Material for this task Start Marker

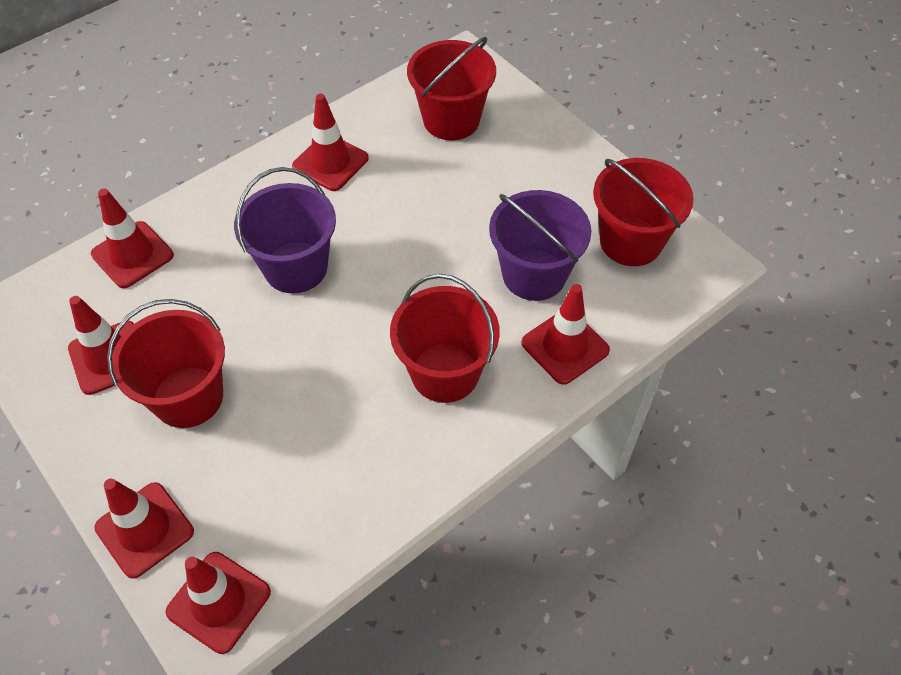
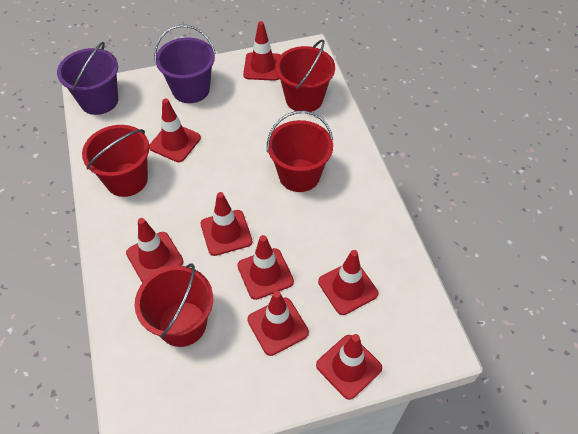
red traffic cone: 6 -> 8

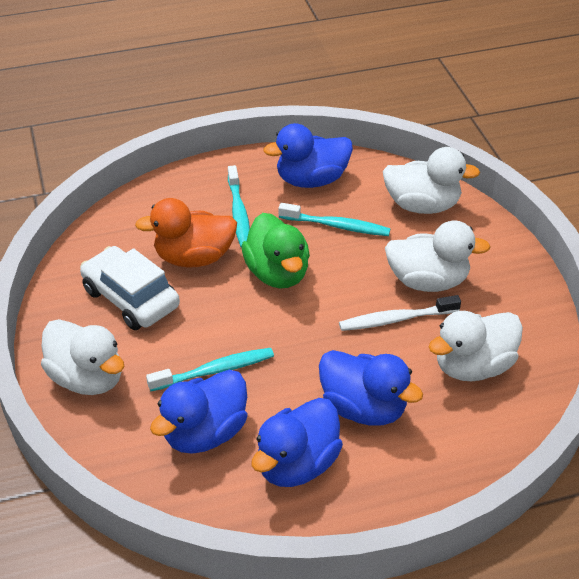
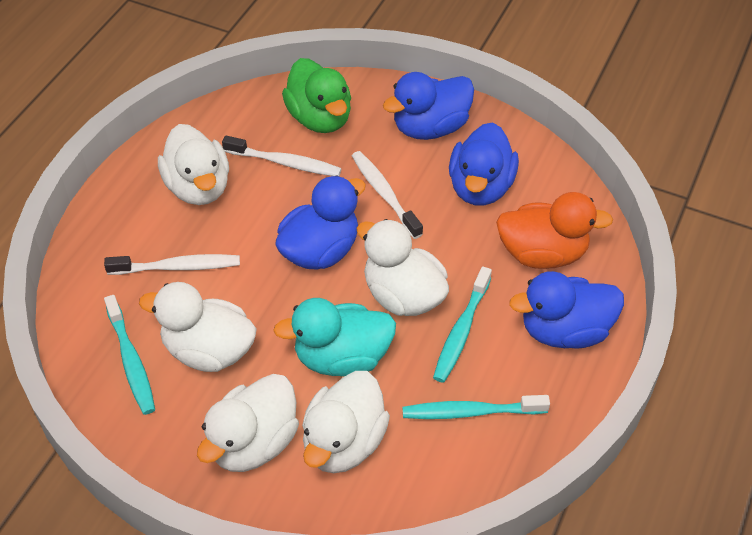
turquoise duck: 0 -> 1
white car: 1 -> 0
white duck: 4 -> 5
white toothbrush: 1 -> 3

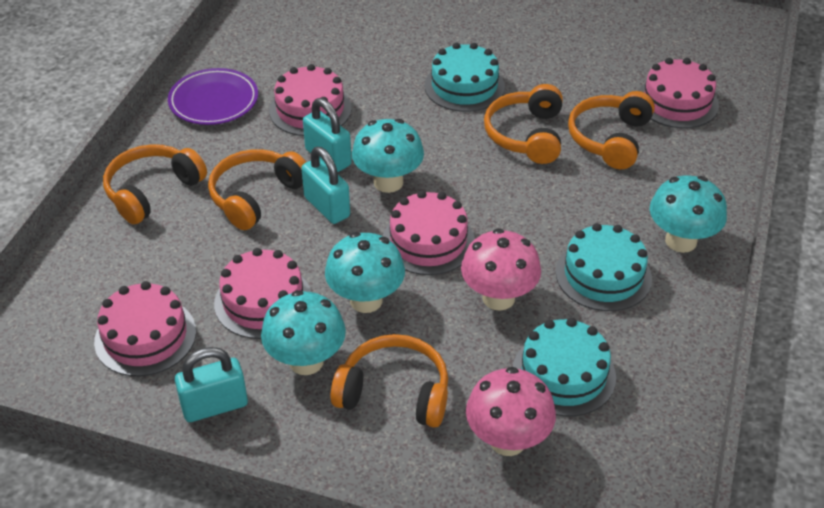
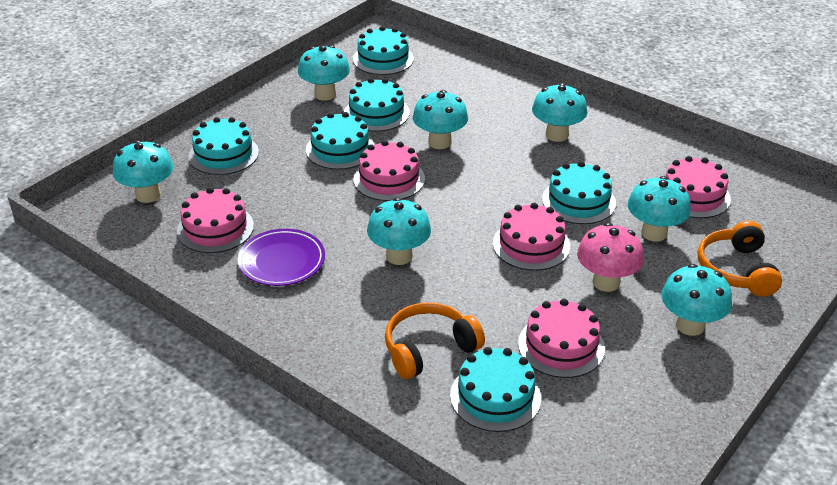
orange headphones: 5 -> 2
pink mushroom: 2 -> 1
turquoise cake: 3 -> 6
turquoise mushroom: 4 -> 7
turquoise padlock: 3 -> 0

Material for this task End Marker

● **Exercise requirements**:
Repeat exactly the lines of the material from the one with "turquoise cake: 3 -> 6" through the end, both the first and the last included.

● **Solution to this task**:
turquoise cake: 3 -> 6
turquoise mushroom: 4 -> 7
turquoise padlock: 3 -> 0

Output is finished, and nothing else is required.